Scene image comparisons

---------------

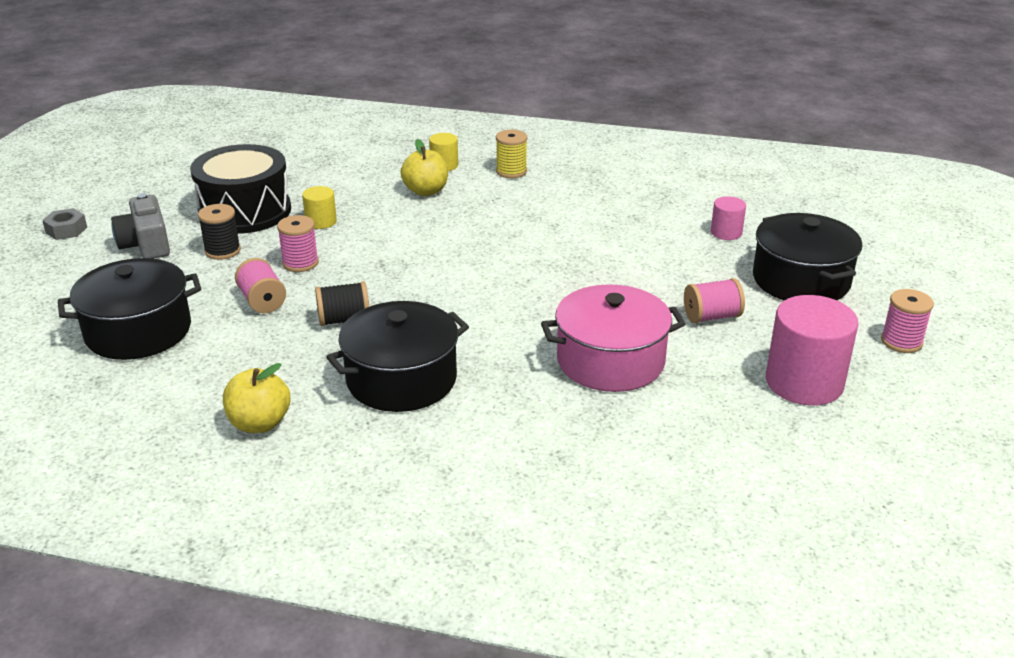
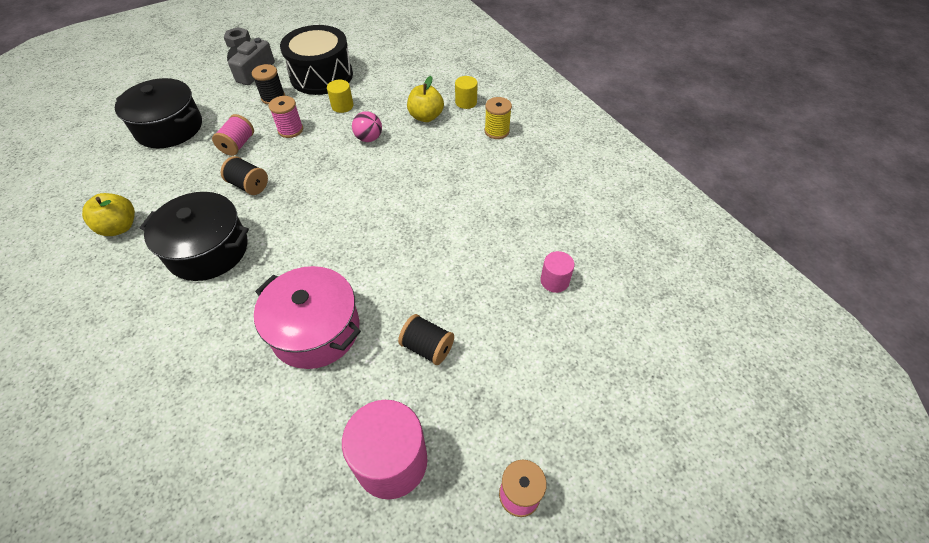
camera: 45 degrees right, 20 degrees up
(400, 230) = (369, 138): none -> pink ball
(712, 317) = (427, 347): pink spool -> black spool
(801, 280) = (538, 368): black pot -> none

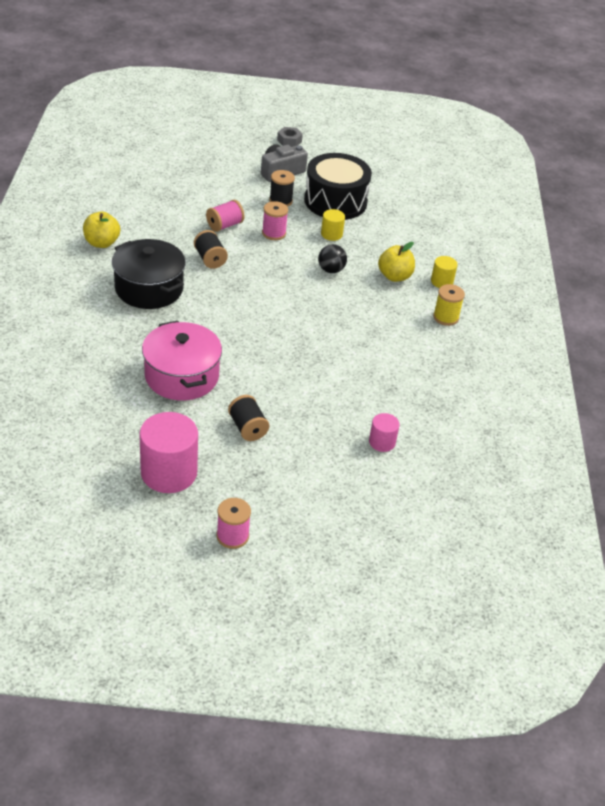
camera: 30 degrees right, 10 degrees down
(169, 128) = (183, 188): black pot -> none
(369, 138) = (331, 270): pink ball -> black ball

---------------

When a line of the records includes "ball", that line belongs in the answer.

(400, 230) = (369, 138): none -> pink ball
(369, 138) = (331, 270): pink ball -> black ball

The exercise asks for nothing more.